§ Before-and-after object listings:
+++

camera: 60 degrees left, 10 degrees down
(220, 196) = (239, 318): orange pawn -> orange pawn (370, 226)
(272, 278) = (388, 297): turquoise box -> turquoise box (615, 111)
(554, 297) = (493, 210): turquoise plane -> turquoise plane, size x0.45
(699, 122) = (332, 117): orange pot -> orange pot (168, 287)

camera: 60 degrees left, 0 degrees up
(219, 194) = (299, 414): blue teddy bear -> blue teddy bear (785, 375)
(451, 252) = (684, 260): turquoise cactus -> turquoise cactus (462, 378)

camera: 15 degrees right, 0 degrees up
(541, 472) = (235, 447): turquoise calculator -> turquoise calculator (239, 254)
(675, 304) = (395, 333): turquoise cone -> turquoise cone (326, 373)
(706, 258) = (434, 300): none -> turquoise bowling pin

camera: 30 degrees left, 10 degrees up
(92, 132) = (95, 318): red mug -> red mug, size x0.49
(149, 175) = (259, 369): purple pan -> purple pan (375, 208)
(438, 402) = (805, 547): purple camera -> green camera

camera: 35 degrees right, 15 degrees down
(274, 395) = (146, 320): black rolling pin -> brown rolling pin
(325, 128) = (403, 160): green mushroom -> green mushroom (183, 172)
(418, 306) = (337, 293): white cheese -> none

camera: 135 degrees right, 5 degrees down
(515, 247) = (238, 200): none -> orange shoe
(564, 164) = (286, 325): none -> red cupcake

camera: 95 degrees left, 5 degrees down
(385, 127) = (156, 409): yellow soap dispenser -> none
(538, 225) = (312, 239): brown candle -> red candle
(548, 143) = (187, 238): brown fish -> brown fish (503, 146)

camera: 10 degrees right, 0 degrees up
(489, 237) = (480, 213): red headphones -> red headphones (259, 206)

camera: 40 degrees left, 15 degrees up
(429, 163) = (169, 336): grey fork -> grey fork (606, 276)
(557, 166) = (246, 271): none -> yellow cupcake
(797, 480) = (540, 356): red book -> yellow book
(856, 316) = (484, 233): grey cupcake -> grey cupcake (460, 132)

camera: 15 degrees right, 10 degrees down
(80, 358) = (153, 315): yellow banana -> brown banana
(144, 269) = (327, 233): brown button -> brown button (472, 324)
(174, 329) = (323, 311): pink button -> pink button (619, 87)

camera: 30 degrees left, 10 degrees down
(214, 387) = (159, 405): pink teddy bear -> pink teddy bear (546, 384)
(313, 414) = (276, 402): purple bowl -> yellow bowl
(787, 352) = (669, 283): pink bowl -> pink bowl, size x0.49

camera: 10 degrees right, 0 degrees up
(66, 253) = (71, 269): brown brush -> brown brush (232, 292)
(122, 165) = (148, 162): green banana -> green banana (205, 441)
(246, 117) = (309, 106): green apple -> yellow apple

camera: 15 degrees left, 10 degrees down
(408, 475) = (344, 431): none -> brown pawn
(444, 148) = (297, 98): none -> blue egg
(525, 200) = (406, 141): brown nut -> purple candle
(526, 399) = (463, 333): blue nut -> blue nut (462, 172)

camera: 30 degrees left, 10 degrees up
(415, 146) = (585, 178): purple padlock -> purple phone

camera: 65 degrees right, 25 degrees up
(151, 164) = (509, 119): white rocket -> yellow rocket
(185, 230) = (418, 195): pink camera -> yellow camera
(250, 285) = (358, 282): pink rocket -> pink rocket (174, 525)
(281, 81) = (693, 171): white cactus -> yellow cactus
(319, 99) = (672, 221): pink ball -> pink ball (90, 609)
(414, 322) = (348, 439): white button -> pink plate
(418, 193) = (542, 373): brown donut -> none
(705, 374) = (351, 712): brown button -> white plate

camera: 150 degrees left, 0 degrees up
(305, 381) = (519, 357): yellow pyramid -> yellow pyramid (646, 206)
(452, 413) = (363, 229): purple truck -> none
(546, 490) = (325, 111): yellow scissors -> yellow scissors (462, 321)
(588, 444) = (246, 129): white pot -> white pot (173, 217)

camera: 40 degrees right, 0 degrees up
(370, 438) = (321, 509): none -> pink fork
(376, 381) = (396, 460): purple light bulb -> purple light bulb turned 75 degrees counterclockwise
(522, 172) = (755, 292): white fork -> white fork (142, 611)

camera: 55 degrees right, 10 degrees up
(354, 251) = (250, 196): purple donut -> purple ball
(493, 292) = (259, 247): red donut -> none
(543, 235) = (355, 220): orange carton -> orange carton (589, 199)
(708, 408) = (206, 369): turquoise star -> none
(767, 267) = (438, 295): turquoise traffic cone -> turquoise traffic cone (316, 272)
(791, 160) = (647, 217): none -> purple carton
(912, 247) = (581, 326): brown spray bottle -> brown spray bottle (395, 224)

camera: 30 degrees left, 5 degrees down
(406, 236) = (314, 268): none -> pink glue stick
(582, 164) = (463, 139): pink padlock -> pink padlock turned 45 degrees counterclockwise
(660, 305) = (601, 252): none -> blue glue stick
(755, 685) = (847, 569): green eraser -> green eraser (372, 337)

+++

§ DESCRIPTION OF THE TASK: From the first line through the last, repeat the entries exactly.

§ RESPONSE:
camera: 60 degrees left, 10 degrees down
(220, 196) = (239, 318): orange pawn -> orange pawn (370, 226)
(272, 278) = (388, 297): turquoise box -> turquoise box (615, 111)
(554, 297) = (493, 210): turquoise plane -> turquoise plane, size x0.45
(699, 122) = (332, 117): orange pot -> orange pot (168, 287)

camera: 60 degrees left, 0 degrees up
(219, 194) = (299, 414): blue teddy bear -> blue teddy bear (785, 375)
(451, 252) = (684, 260): turquoise cactus -> turquoise cactus (462, 378)

camera: 15 degrees right, 0 degrees up
(541, 472) = (235, 447): turquoise calculator -> turquoise calculator (239, 254)
(675, 304) = (395, 333): turquoise cone -> turquoise cone (326, 373)
(706, 258) = (434, 300): none -> turquoise bowling pin

camera: 30 degrees left, 10 degrees up
(92, 132) = (95, 318): red mug -> red mug, size x0.49
(149, 175) = (259, 369): purple pan -> purple pan (375, 208)
(438, 402) = (805, 547): purple camera -> green camera

camera: 35 degrees right, 15 degrees down
(274, 395) = (146, 320): black rolling pin -> brown rolling pin
(325, 128) = (403, 160): green mushroom -> green mushroom (183, 172)
(418, 306) = (337, 293): white cheese -> none

camera: 135 degrees right, 5 degrees down
(515, 247) = (238, 200): none -> orange shoe
(564, 164) = (286, 325): none -> red cupcake

camera: 95 degrees left, 5 degrees down
(385, 127) = (156, 409): yellow soap dispenser -> none
(538, 225) = (312, 239): brown candle -> red candle
(548, 143) = (187, 238): brown fish -> brown fish (503, 146)

camera: 10 degrees right, 0 degrees up
(489, 237) = (480, 213): red headphones -> red headphones (259, 206)

camera: 40 degrees left, 15 degrees up
(429, 163) = (169, 336): grey fork -> grey fork (606, 276)
(557, 166) = (246, 271): none -> yellow cupcake
(797, 480) = (540, 356): red book -> yellow book
(856, 316) = (484, 233): grey cupcake -> grey cupcake (460, 132)

camera: 15 degrees right, 10 degrees down
(80, 358) = (153, 315): yellow banana -> brown banana
(144, 269) = (327, 233): brown button -> brown button (472, 324)
(174, 329) = (323, 311): pink button -> pink button (619, 87)

camera: 30 degrees left, 10 degrees down
(214, 387) = (159, 405): pink teddy bear -> pink teddy bear (546, 384)
(313, 414) = (276, 402): purple bowl -> yellow bowl
(787, 352) = (669, 283): pink bowl -> pink bowl, size x0.49

camera: 10 degrees right, 0 degrees up
(66, 253) = (71, 269): brown brush -> brown brush (232, 292)
(122, 165) = (148, 162): green banana -> green banana (205, 441)
(246, 117) = (309, 106): green apple -> yellow apple

camera: 15 degrees left, 10 degrees down
(408, 475) = (344, 431): none -> brown pawn
(444, 148) = (297, 98): none -> blue egg
(525, 200) = (406, 141): brown nut -> purple candle
(526, 399) = (463, 333): blue nut -> blue nut (462, 172)

camera: 30 degrees left, 10 degrees up
(415, 146) = (585, 178): purple padlock -> purple phone

camera: 65 degrees right, 25 degrees up
(151, 164) = (509, 119): white rocket -> yellow rocket
(185, 230) = (418, 195): pink camera -> yellow camera
(250, 285) = (358, 282): pink rocket -> pink rocket (174, 525)
(281, 81) = (693, 171): white cactus -> yellow cactus
(319, 99) = (672, 221): pink ball -> pink ball (90, 609)
(414, 322) = (348, 439): white button -> pink plate
(418, 193) = (542, 373): brown donut -> none
(705, 374) = (351, 712): brown button -> white plate

camera: 150 degrees left, 0 degrees up
(305, 381) = (519, 357): yellow pyramid -> yellow pyramid (646, 206)
(452, 413) = (363, 229): purple truck -> none
(546, 490) = (325, 111): yellow scissors -> yellow scissors (462, 321)
(588, 444) = (246, 129): white pot -> white pot (173, 217)

camera: 40 degrees right, 0 degrees up
(370, 438) = (321, 509): none -> pink fork
(376, 381) = (396, 460): purple light bulb -> purple light bulb turned 75 degrees counterclockwise
(522, 172) = (755, 292): white fork -> white fork (142, 611)

camera: 55 degrees right, 10 degrees up
(354, 251) = (250, 196): purple donut -> purple ball
(493, 292) = (259, 247): red donut -> none
(543, 235) = (355, 220): orange carton -> orange carton (589, 199)
(708, 408) = (206, 369): turquoise star -> none
(767, 267) = (438, 295): turquoise traffic cone -> turquoise traffic cone (316, 272)
(791, 160) = (647, 217): none -> purple carton
(912, 247) = (581, 326): brown spray bottle -> brown spray bottle (395, 224)

camera: 30 degrees left, 5 degrees down
(406, 236) = (314, 268): none -> pink glue stick
(582, 164) = (463, 139): pink padlock -> pink padlock turned 45 degrees counterclockwise
(660, 305) = (601, 252): none -> blue glue stick
(755, 685) = (847, 569): green eraser -> green eraser (372, 337)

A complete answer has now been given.